**Work task**
Everything in the listing below should be repeated exactly, apart from the pictures.

━━━

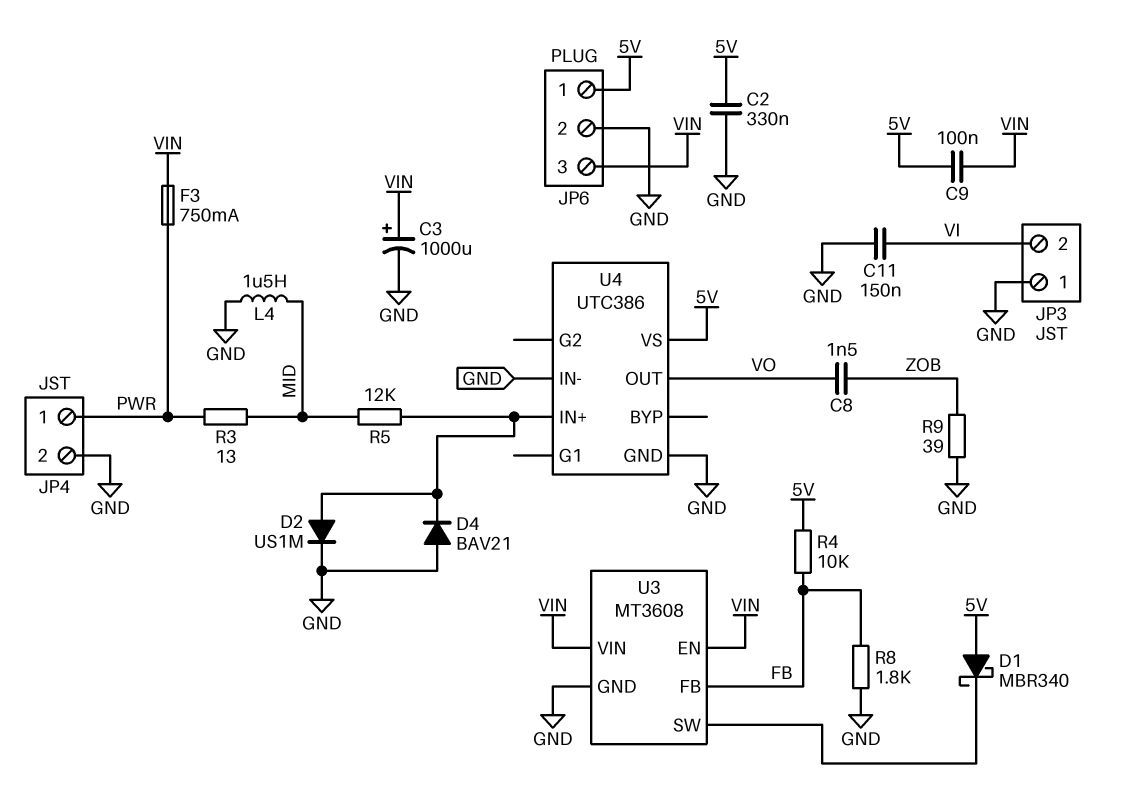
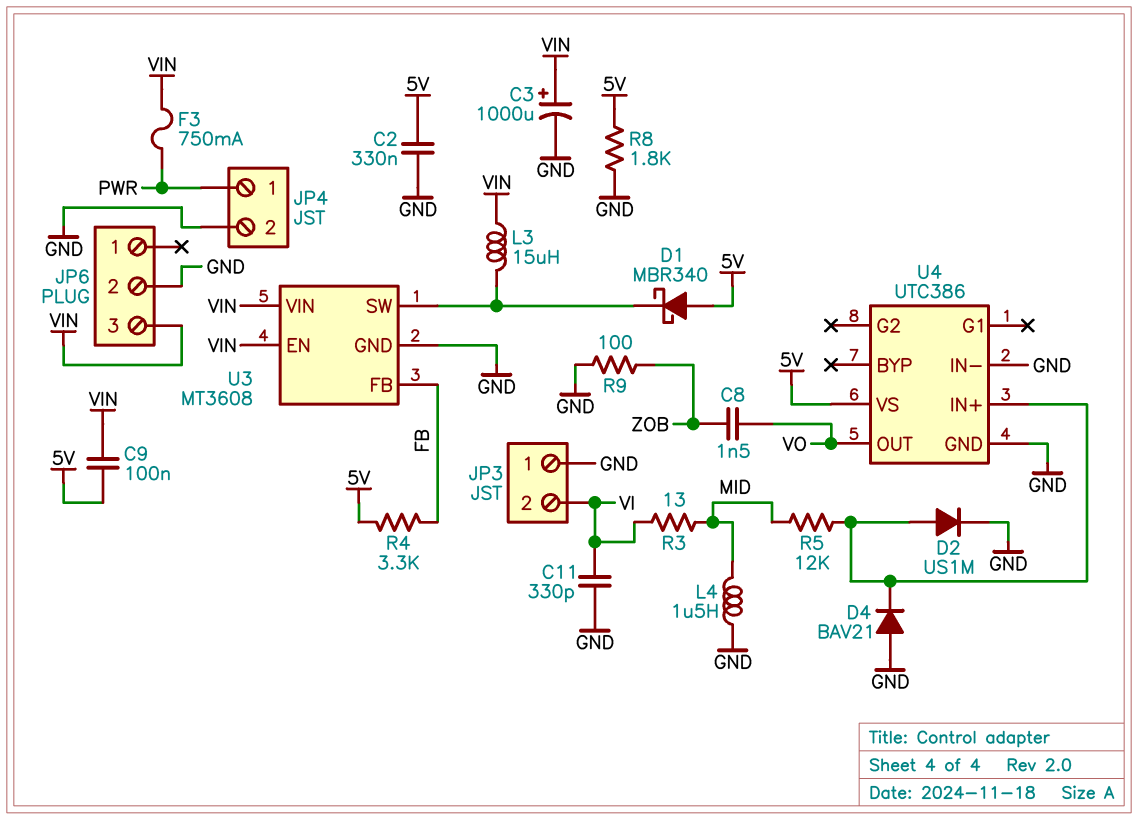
C11: 150nF (GND, VI) -> 330pF (GND, VI)
JP6 pin 1: 5V -> none
L3: none -> 15uH (U3/SW, VIN)
R3: 13 (MID, PWR) -> 13 (MID, VI)
R4: 10k (5V, FB) -> 3.3k (5V, FB)
R8: 1.8k (FB, GND) -> 1.8k (5V, GND)
R9: 39 (GND, ZOB) -> 100 (GND, ZOB)

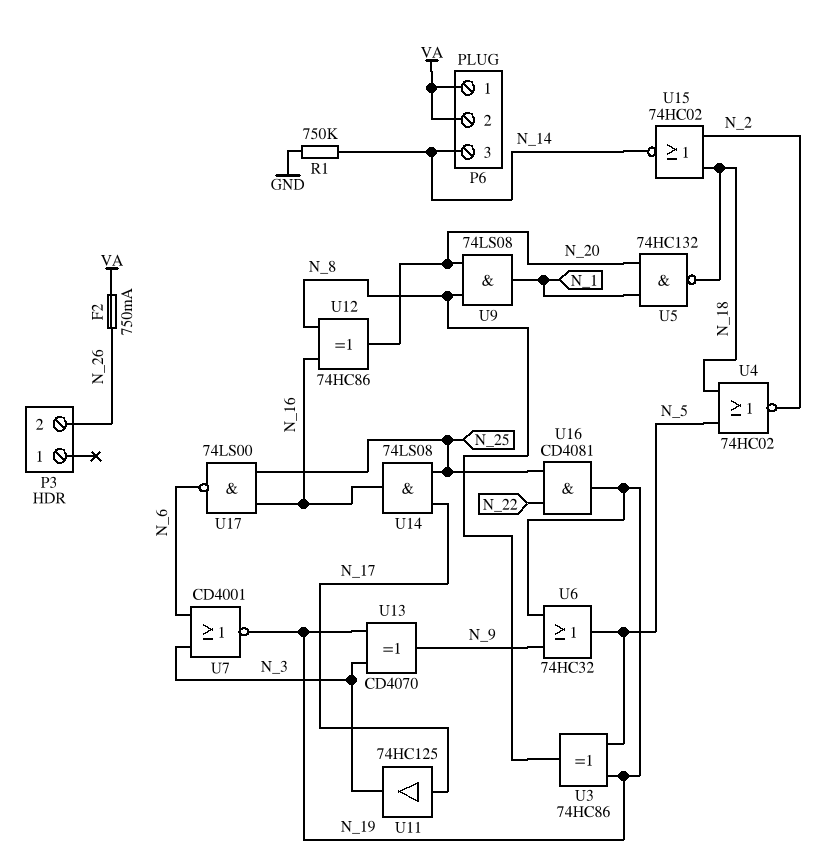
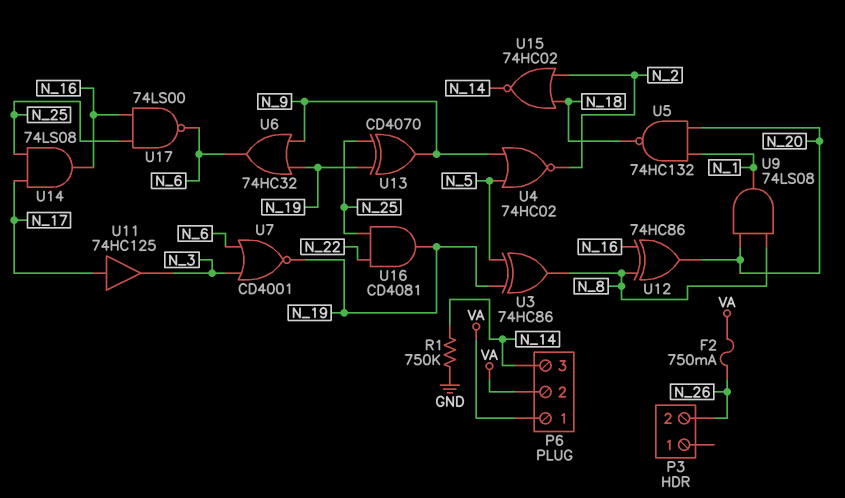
U4: NOR 74HC02 (in N_5, in N_18, out N_2) -> NOR 74HC02 (in N_5, in N_9, out N_2)
U6: OR 74HC32 (in N_9, in N_19, out N_5) -> OR 74HC32 (in N_9, in N_19, out N_6)
U13: XOR CD4070 (in N_3, in N_19, out N_9) -> XOR CD4070 (in N_19, in N_25, out N_9)

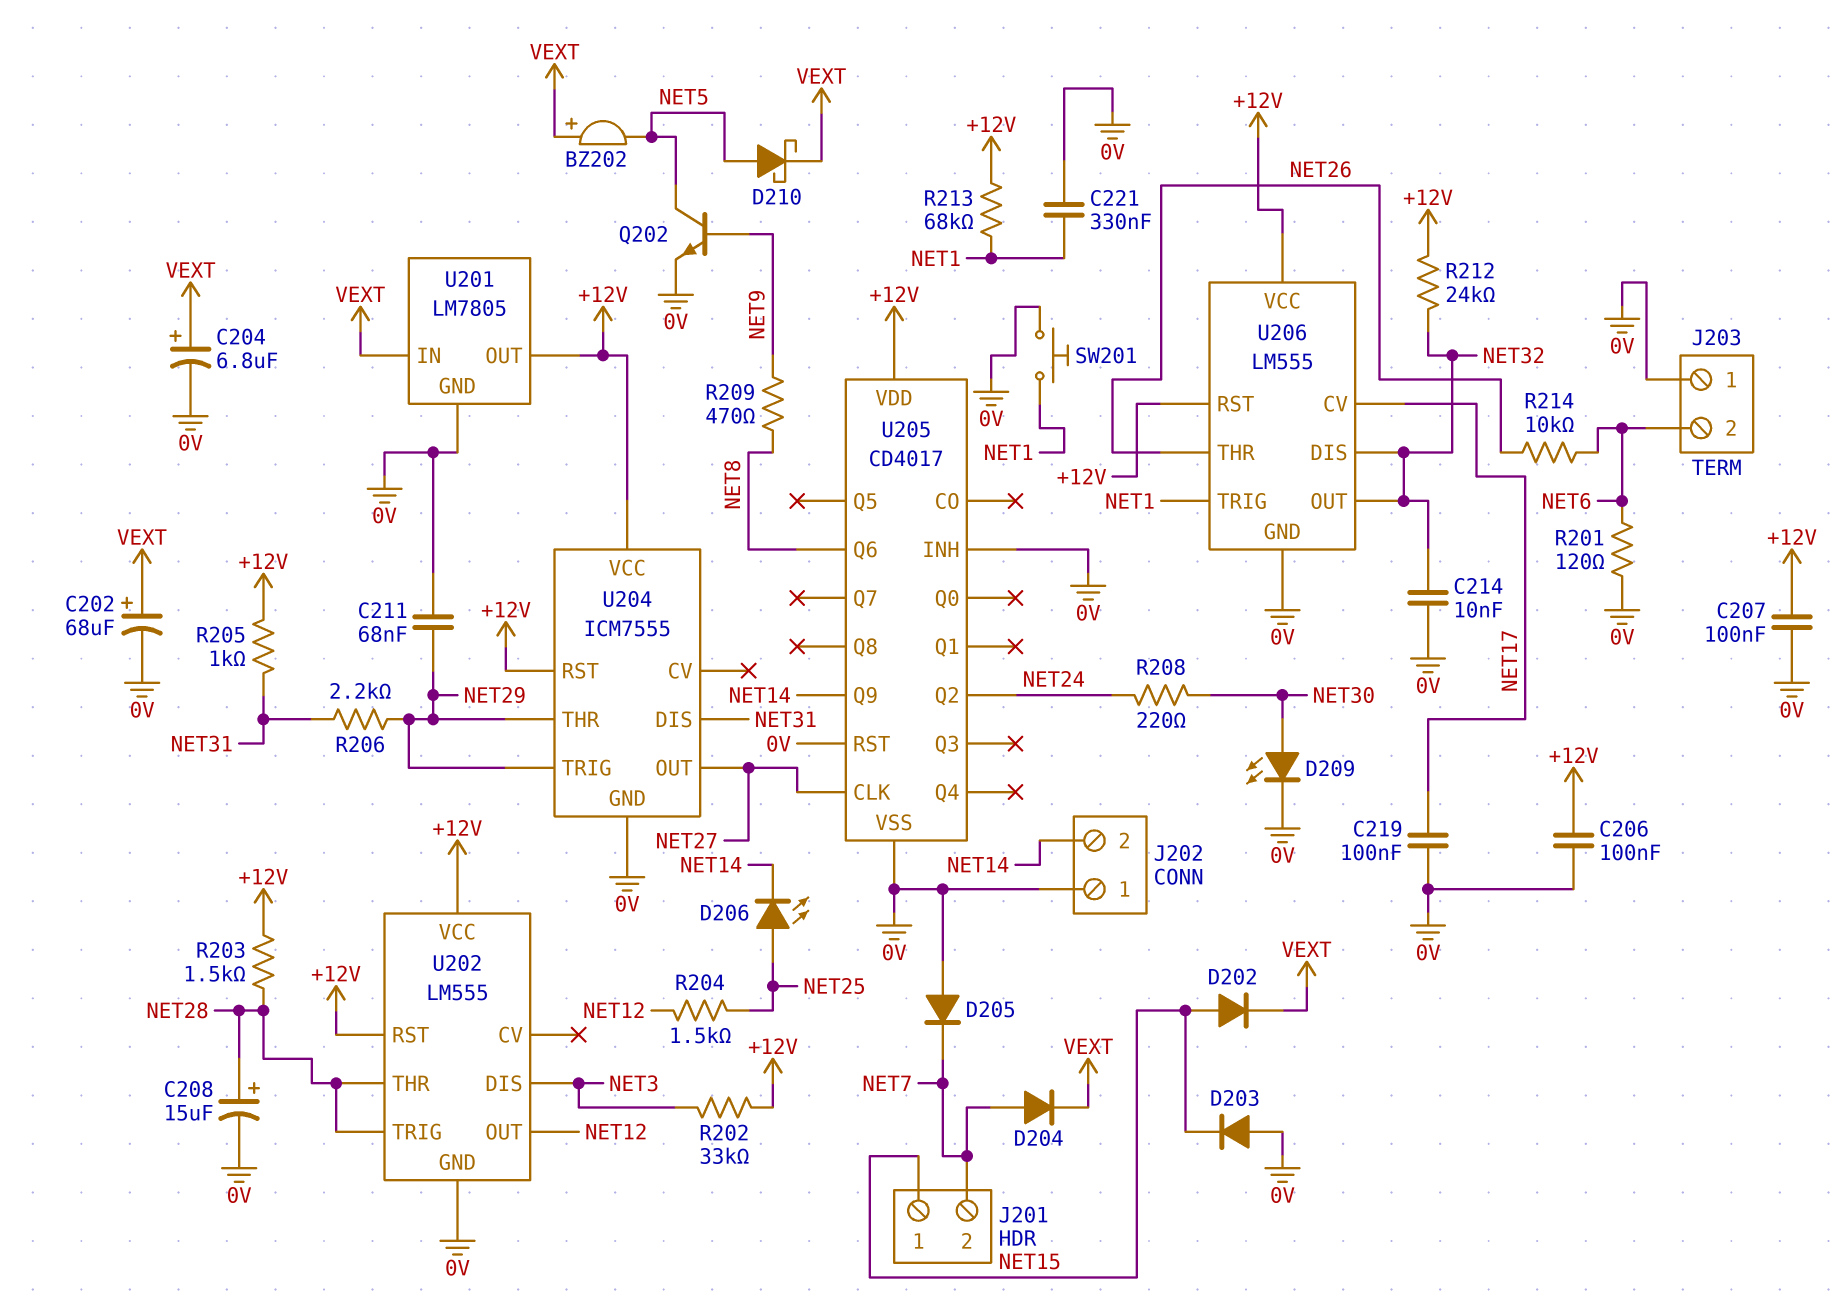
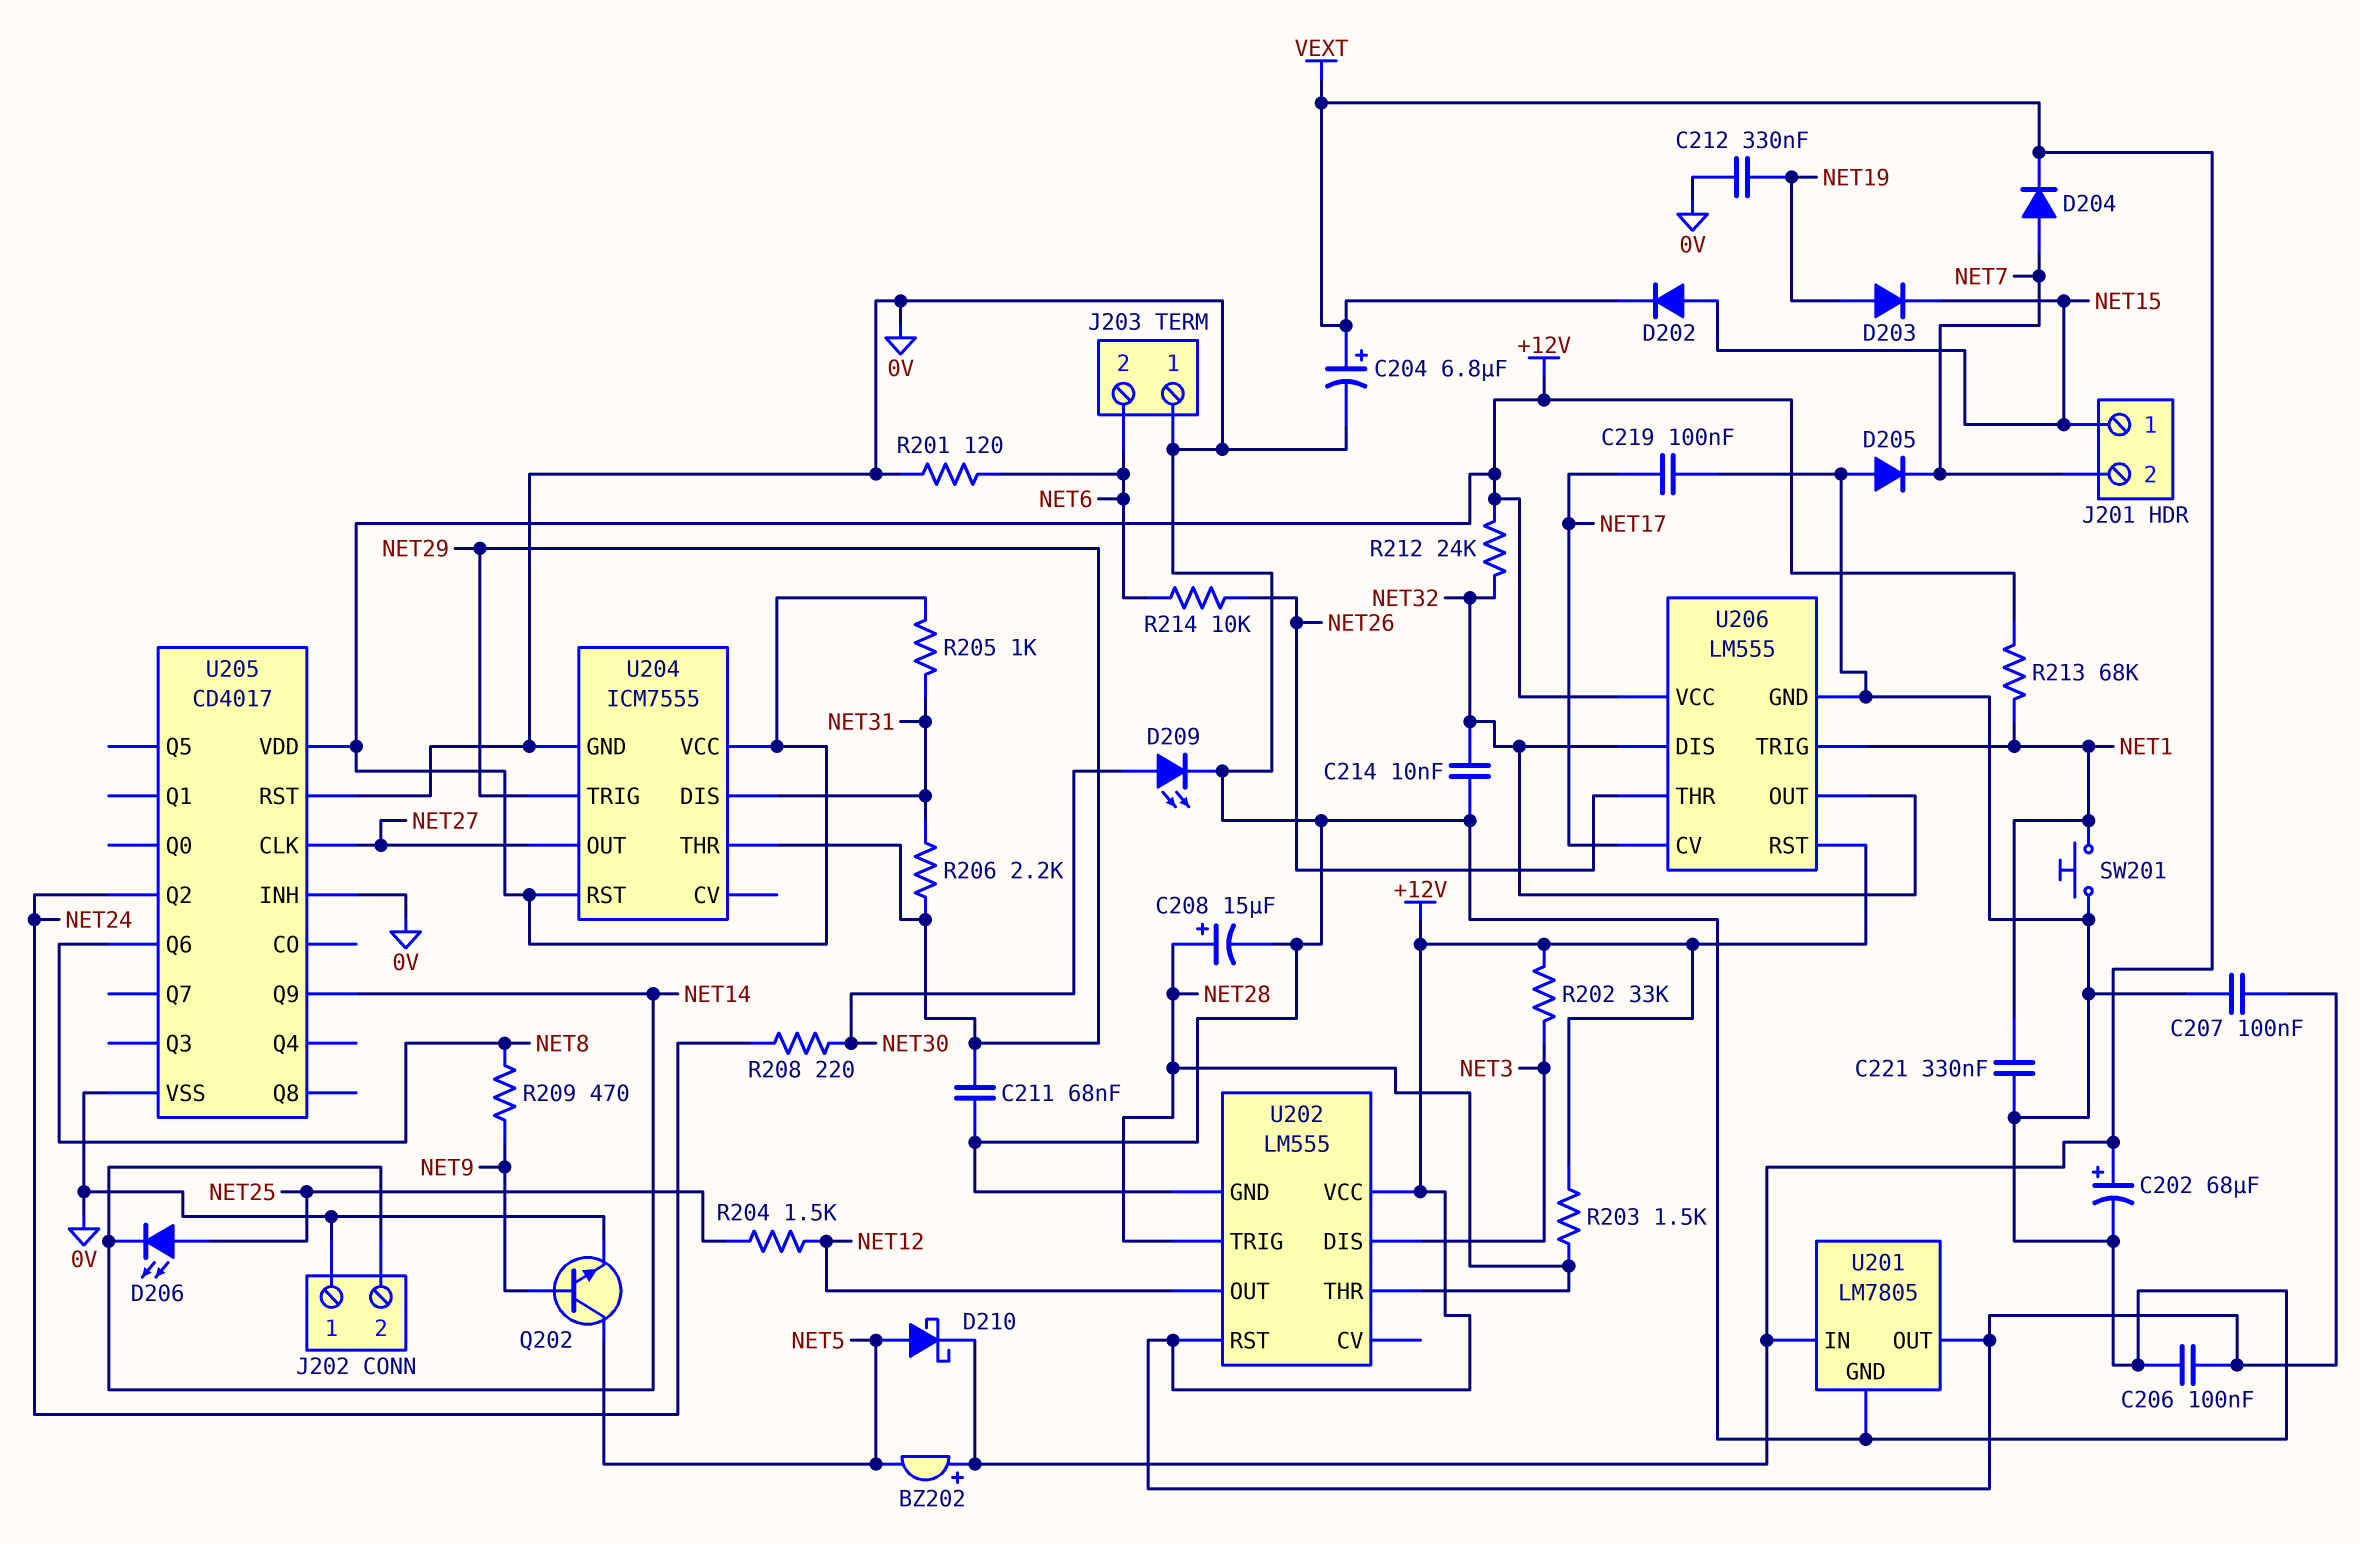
C212: none -> 330nF (0V, NET19)
D203: diode (A 0V, K NET15) -> diode (A NET19, K NET15)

━━━

**Task result**
C11: 150nF (GND, VI) -> 330pF (GND, VI)
JP6 pin 1: 5V -> none
L3: none -> 15uH (U3/SW, VIN)
R3: 13 (MID, PWR) -> 13 (MID, VI)
R4: 10k (5V, FB) -> 3.3k (5V, FB)
R8: 1.8k (FB, GND) -> 1.8k (5V, GND)
R9: 39 (GND, ZOB) -> 100 (GND, ZOB)

U4: NOR 74HC02 (in N_5, in N_18, out N_2) -> NOR 74HC02 (in N_5, in N_9, out N_2)
U6: OR 74HC32 (in N_9, in N_19, out N_5) -> OR 74HC32 (in N_9, in N_19, out N_6)
U13: XOR CD4070 (in N_3, in N_19, out N_9) -> XOR CD4070 (in N_19, in N_25, out N_9)

C212: none -> 330nF (0V, NET19)
D203: diode (A 0V, K NET15) -> diode (A NET19, K NET15)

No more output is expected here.